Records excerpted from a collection
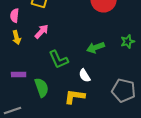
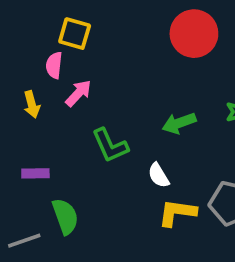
pink semicircle: (15, 16) -> (54, 65), moved
green semicircle: (42, 88) -> (65, 216), moved
yellow L-shape: (75, 96) -> (177, 213), moved

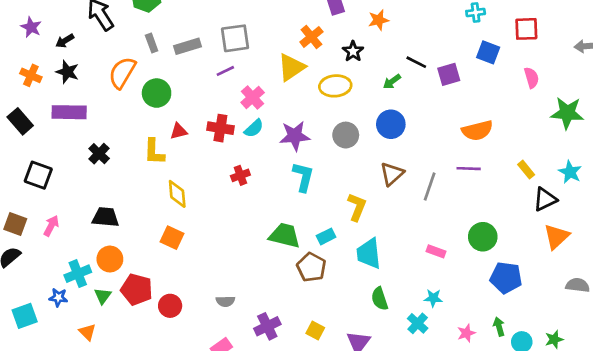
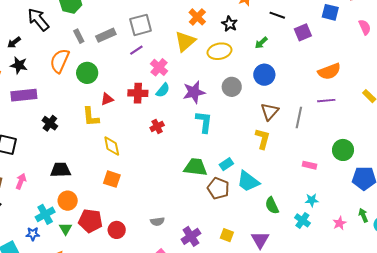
black line: (416, 62) -> (277, 15), moved
yellow L-shape: (357, 207) -> (263, 139), moved
cyan trapezoid: (369, 254) -> (248, 181), moved, turned -40

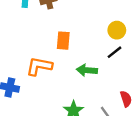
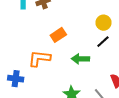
orange rectangle: (63, 41) -> (58, 35), turned 56

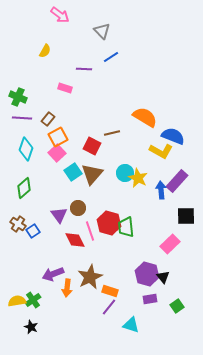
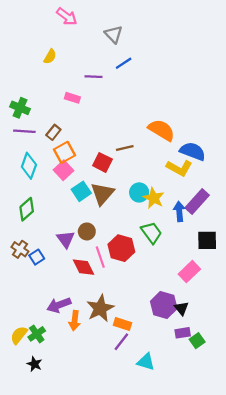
green trapezoid: (126, 227) -> (151, 233), moved, turned 150
purple rectangle: (150, 299) -> (183, 333), moved
yellow semicircle: (17, 301) -> (19, 335), turned -42

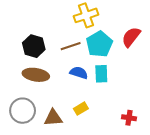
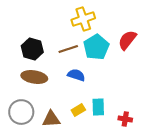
cyan rectangle: (101, 74) -> (98, 107), moved

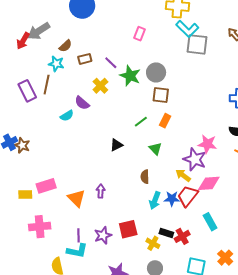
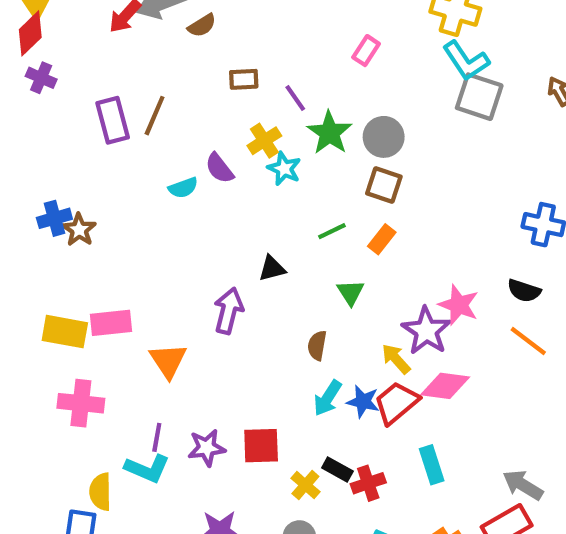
brown semicircle: (65, 46) -> (202, 25), moved
cyan star: (56, 64) -> (284, 169), moved
purple arrow: (101, 191) -> (229, 311), moved, size x1.5
yellow rectangle: (25, 194) -> (65, 332), size x1.5

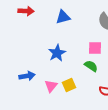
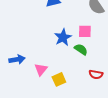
blue star: (57, 53) -> (63, 37), moved
yellow square: (69, 85) -> (59, 79), moved

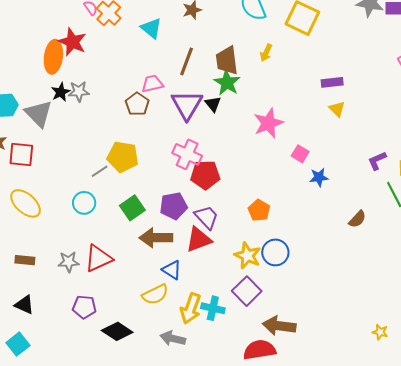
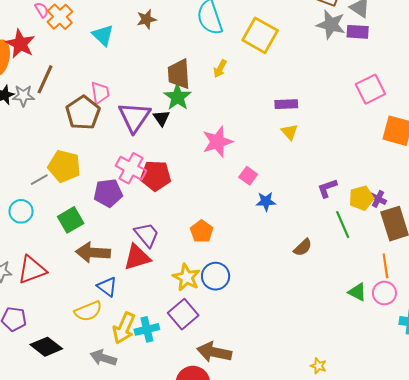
brown line: (187, 61) -> (45, 79), moved
pink trapezoid: (152, 84) -> (100, 93), turned 90
brown pentagon: (137, 104) -> (83, 113), size x1.4
red pentagon: (205, 175) -> (156, 176), moved
purple pentagon: (173, 206) -> (108, 193), moved
cyan cross: (213, 308) -> (147, 329), turned -30

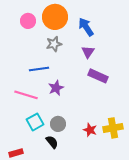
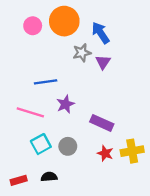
gray star: (54, 44) -> (82, 53), moved
purple rectangle: (98, 76) -> (102, 123), moved
black semicircle: (52, 142) -> (49, 177), moved, turned -56

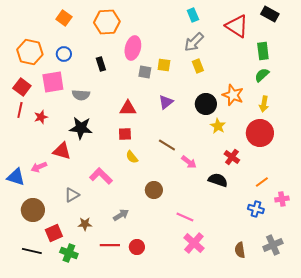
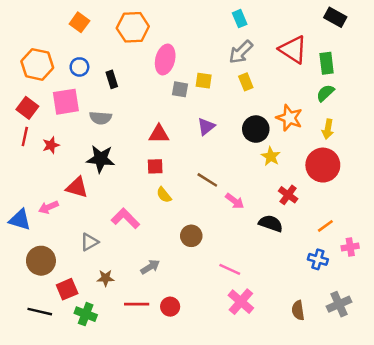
red triangle: (237, 26) -> (293, 50), moved
black rectangle: (101, 64) -> (112, 79), moved

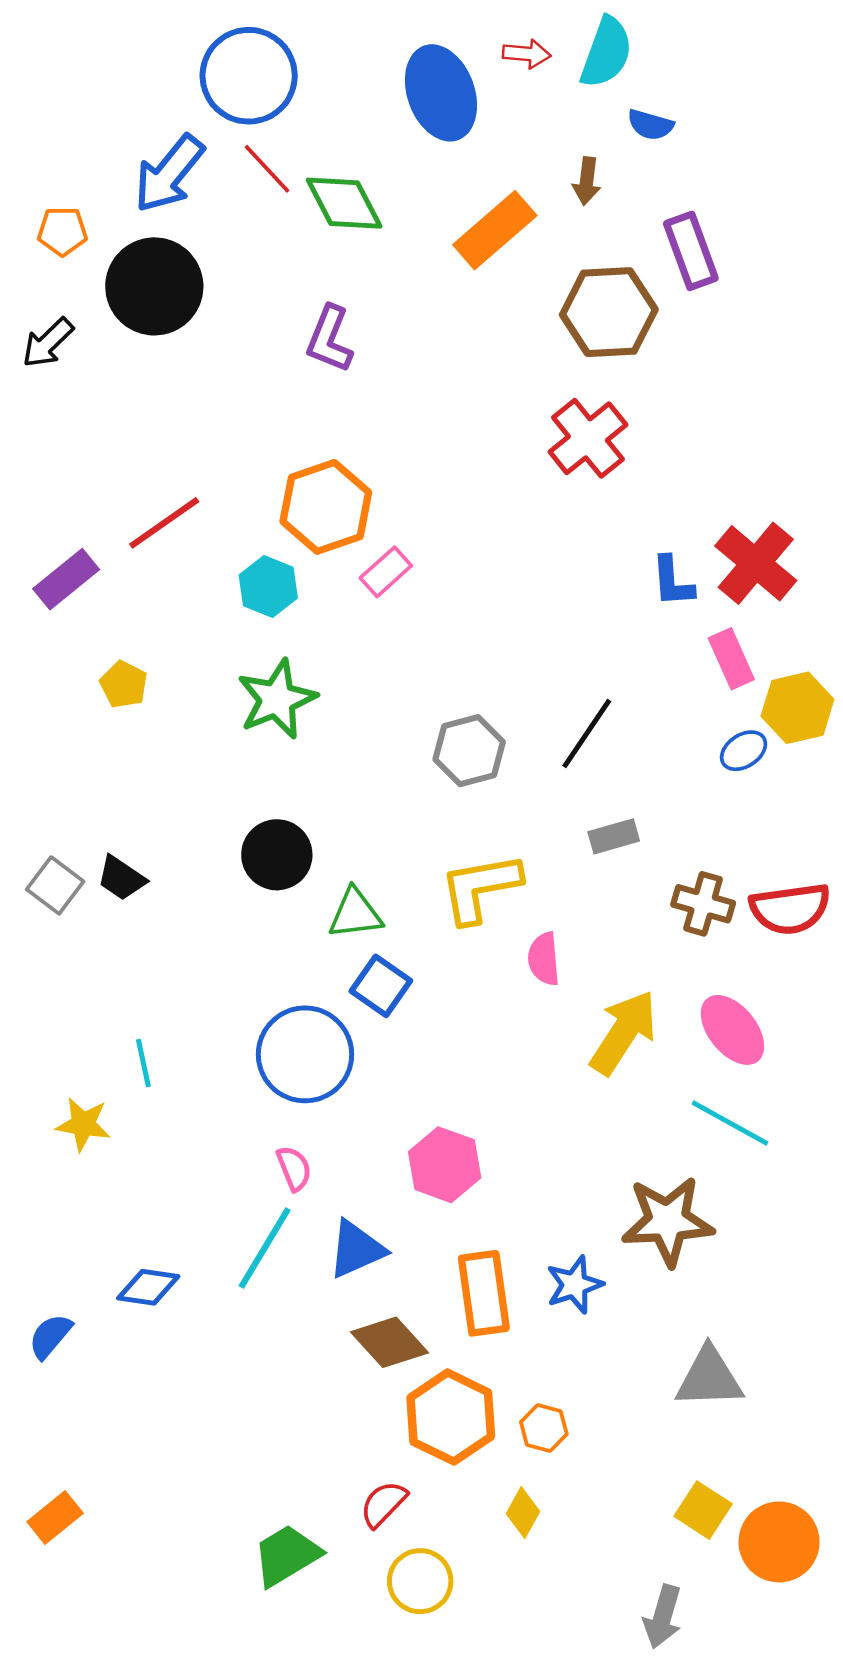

Required work:
In the records above, some lines hold the word "rectangle"; copy each such line.

Your solution:
orange rectangle: (63, 41) -> (58, 35), turned 56
purple rectangle: (150, 299) -> (183, 333), moved
cyan rectangle: (101, 74) -> (98, 107), moved
yellow rectangle: (25, 194) -> (65, 332), size x1.5
purple rectangle: (98, 76) -> (102, 123), moved
black rectangle: (101, 64) -> (112, 79), moved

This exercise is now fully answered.